CHALLENGE: Reproduce the entries without any change, starting at the line that contains "sub-24 m fragments." and continuing through the final line of the entries.

ENTRIES SHOWN:
start
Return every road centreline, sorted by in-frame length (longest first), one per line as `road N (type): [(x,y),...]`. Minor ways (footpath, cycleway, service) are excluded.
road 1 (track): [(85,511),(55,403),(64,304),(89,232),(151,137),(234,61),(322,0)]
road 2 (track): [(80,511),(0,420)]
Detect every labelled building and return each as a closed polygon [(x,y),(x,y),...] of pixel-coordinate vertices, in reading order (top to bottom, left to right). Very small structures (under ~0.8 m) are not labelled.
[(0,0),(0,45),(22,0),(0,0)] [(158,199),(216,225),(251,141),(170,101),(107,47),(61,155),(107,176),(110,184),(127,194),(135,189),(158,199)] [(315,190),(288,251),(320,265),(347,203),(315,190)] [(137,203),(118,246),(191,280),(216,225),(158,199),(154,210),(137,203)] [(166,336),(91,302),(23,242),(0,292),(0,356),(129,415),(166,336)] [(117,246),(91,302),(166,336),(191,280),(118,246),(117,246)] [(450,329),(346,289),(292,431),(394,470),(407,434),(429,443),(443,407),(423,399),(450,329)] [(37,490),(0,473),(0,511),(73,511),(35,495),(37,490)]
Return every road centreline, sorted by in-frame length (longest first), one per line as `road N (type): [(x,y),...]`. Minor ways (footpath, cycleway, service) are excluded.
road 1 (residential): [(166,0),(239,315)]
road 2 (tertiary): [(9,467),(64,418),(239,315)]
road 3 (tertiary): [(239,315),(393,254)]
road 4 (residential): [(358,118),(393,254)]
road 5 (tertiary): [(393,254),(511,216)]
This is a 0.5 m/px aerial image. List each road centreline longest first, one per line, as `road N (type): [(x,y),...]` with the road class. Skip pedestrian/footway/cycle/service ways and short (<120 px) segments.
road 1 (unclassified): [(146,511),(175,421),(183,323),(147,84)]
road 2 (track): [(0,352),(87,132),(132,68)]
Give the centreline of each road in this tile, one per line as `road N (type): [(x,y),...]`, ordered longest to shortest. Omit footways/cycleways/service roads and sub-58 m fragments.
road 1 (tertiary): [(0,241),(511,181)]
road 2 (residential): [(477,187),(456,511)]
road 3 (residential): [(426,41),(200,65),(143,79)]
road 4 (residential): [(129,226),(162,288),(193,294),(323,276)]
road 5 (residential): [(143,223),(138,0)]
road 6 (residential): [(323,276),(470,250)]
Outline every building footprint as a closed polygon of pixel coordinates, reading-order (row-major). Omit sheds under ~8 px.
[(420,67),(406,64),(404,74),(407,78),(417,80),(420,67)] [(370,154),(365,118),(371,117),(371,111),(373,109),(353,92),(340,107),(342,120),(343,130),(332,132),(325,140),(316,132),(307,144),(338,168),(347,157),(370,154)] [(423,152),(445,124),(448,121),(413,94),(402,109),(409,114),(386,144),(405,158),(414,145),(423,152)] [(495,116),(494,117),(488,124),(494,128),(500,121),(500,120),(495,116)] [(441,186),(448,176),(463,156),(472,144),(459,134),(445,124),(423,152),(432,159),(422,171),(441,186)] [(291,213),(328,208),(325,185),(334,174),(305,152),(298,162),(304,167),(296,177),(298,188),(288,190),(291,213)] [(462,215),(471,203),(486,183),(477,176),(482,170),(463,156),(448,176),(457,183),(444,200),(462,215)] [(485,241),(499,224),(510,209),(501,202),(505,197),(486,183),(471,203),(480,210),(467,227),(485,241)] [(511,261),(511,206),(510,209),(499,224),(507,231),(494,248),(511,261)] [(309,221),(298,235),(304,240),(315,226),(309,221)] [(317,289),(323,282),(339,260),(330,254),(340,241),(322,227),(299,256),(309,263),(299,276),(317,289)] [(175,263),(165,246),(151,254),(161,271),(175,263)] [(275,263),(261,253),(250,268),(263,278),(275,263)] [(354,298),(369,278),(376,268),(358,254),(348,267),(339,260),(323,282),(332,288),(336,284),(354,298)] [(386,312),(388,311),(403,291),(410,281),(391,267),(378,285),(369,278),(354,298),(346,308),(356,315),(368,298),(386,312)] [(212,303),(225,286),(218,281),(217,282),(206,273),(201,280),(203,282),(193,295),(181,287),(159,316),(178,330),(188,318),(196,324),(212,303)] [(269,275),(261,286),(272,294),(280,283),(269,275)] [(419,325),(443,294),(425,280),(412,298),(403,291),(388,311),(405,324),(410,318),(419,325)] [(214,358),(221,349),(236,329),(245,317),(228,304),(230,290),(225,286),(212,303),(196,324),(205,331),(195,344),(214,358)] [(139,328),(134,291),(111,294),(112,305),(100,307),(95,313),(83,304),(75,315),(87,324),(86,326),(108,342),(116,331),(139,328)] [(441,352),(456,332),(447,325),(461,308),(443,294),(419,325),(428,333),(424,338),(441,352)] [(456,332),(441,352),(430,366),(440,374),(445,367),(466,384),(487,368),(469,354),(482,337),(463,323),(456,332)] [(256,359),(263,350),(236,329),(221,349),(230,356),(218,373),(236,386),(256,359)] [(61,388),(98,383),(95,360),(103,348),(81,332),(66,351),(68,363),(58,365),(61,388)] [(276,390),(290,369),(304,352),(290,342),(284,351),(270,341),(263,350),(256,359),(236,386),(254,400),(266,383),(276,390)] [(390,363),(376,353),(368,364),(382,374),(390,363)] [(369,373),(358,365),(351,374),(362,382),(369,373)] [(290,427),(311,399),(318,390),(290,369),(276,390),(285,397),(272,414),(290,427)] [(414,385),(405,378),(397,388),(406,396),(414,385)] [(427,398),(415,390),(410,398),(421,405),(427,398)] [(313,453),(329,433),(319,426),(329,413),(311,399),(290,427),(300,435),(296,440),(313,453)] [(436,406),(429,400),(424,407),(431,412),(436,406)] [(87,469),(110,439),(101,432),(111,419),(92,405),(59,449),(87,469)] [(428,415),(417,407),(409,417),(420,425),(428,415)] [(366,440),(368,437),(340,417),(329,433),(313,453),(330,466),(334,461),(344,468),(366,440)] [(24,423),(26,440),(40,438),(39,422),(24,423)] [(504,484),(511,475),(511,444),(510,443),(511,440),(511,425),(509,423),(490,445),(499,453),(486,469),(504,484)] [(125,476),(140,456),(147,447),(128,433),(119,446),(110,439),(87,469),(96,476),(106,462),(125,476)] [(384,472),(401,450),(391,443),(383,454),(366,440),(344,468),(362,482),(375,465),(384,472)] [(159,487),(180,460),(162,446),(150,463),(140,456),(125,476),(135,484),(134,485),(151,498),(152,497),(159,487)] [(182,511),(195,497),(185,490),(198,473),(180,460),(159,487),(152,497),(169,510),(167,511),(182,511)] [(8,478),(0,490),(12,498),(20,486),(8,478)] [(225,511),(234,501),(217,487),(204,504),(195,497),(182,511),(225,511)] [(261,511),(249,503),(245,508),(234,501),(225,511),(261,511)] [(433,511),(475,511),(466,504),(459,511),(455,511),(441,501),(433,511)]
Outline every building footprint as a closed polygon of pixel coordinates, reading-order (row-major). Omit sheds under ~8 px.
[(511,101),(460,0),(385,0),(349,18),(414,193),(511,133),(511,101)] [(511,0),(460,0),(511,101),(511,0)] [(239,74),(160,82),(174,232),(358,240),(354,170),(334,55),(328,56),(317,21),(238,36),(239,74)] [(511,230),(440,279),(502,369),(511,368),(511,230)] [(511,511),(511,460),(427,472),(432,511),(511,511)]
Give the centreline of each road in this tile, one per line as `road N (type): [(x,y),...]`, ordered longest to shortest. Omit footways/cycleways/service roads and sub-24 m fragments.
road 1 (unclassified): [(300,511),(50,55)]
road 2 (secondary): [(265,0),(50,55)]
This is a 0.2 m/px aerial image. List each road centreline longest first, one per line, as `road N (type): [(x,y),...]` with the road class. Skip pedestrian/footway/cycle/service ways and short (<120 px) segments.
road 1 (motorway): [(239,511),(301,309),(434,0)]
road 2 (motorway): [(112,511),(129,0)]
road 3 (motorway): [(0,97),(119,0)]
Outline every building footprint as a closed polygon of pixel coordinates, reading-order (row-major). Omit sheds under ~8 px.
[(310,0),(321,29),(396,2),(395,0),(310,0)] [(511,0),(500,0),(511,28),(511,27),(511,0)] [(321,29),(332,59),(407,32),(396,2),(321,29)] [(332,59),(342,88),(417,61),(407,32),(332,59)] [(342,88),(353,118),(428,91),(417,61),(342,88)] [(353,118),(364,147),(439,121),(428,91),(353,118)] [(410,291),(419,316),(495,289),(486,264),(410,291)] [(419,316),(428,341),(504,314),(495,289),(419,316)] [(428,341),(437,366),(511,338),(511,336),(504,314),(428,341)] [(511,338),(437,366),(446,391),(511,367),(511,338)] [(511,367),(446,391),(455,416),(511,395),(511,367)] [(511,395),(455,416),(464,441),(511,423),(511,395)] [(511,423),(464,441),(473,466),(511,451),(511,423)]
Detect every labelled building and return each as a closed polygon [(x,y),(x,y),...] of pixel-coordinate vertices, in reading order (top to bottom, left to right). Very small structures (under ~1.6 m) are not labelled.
end
SOLUTION TO THIS EXERCISE:
Give the centreline of each road in this tile, one per line as `road N (type): [(x,y),...]`, ordered longest to shortest. Omit footways/cycleways/service roads and sub-24 m fragments.
road 1 (unclassified): [(300,511),(50,55)]
road 2 (secondary): [(265,0),(50,55)]
This is a 0.2 m/px aerial image. List each road centreline longest first, one per line, as `road N (type): [(x,y),...]` with the road class. Skip pedestrian/footway/cycle/service ways and short (<120 px) segments.
road 1 (motorway): [(239,511),(301,309),(434,0)]
road 2 (motorway): [(112,511),(129,0)]
road 3 (motorway): [(0,97),(119,0)]
Outline every building footprint as a closed polygon of pixel coordinates, reading-order (row-major). Omit sheds under ~8 px.
[(310,0),(321,29),(396,2),(395,0),(310,0)] [(511,0),(500,0),(511,28),(511,27),(511,0)] [(321,29),(332,59),(407,32),(396,2),(321,29)] [(332,59),(342,88),(417,61),(407,32),(332,59)] [(342,88),(353,118),(428,91),(417,61),(342,88)] [(353,118),(364,147),(439,121),(428,91),(353,118)] [(410,291),(419,316),(495,289),(486,264),(410,291)] [(419,316),(428,341),(504,314),(495,289),(419,316)] [(428,341),(437,366),(511,338),(511,336),(504,314),(428,341)] [(511,338),(437,366),(446,391),(511,367),(511,338)] [(511,367),(446,391),(455,416),(511,395),(511,367)] [(511,395),(455,416),(464,441),(511,423),(511,395)] [(511,423),(464,441),(473,466),(511,451),(511,423)]
Detect every labelled building and return each as a closed polygon [(x,y),(x,y),...] of pixel-coordinate vertices, in reading order (top to bottom, left to right). Very small structures (under ~1.6 m) are not labelled.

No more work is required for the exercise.